• **What this task involves**: The required output is the line that contains "KEYS: 3x1 -> 4x1" plus every line after it in the listing below, copied exactly as it appears.

-- -- --

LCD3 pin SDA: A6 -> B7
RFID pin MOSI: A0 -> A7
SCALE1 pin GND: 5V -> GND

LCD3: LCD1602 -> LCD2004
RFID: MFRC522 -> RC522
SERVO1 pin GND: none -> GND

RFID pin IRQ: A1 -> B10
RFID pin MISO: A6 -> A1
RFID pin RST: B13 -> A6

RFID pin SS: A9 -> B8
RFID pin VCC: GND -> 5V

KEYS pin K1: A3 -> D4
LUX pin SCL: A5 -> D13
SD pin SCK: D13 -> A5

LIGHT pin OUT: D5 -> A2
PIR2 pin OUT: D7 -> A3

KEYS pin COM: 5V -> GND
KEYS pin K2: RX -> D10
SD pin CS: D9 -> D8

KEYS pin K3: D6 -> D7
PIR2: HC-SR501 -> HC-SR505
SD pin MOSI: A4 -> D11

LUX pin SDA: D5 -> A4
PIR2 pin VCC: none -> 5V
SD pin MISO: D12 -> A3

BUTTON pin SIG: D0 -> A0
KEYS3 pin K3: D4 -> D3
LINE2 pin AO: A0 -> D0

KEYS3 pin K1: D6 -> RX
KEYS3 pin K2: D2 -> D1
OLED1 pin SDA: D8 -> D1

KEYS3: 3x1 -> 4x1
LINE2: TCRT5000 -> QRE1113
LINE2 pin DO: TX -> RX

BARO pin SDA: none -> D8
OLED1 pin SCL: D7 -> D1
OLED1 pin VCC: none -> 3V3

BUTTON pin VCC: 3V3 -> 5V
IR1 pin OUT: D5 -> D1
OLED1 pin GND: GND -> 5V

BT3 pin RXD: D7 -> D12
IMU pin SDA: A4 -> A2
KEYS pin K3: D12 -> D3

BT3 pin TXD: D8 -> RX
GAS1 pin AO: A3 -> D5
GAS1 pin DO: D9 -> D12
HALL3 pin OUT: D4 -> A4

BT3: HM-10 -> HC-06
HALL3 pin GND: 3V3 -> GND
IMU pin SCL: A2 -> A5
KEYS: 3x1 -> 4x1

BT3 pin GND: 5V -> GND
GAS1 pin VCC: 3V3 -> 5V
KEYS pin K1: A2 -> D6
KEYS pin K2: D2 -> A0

-- -- --

• **Solution to the problem**:
KEYS: 3x1 -> 4x1

BT3 pin GND: 5V -> GND
GAS1 pin VCC: 3V3 -> 5V
KEYS pin K1: A2 -> D6
KEYS pin K2: D2 -> A0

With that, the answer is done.